## Your task
Find how many lines in the data below mention "switch". Give the number only.

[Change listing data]
•••••

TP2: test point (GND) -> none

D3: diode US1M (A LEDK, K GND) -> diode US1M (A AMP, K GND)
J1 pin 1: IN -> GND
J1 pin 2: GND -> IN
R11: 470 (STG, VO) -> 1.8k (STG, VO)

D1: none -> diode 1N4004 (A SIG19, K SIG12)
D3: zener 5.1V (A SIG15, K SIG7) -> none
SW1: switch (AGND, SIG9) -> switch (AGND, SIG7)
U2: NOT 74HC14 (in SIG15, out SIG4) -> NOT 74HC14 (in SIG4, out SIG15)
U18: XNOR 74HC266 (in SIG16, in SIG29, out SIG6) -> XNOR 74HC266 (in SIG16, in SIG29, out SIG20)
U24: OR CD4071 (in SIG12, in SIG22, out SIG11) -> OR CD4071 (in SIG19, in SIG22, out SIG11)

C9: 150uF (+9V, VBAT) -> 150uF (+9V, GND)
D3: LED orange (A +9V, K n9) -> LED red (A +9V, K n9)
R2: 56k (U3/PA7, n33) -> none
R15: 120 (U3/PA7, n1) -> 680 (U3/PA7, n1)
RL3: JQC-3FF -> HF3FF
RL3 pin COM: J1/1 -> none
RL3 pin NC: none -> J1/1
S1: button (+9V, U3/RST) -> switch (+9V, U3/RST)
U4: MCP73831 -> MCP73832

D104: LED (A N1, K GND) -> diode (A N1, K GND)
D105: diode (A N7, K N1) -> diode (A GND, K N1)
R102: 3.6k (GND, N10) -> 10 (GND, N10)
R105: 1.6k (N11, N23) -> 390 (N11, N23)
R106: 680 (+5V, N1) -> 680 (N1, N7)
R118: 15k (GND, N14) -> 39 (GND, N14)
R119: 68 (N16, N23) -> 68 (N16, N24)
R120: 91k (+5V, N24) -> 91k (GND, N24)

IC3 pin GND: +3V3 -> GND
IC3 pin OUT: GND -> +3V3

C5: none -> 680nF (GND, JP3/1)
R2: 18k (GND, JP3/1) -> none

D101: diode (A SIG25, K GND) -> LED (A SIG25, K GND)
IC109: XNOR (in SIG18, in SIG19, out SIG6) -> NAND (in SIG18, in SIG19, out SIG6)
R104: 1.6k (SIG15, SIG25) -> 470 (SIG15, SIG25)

•••••

## Written response
2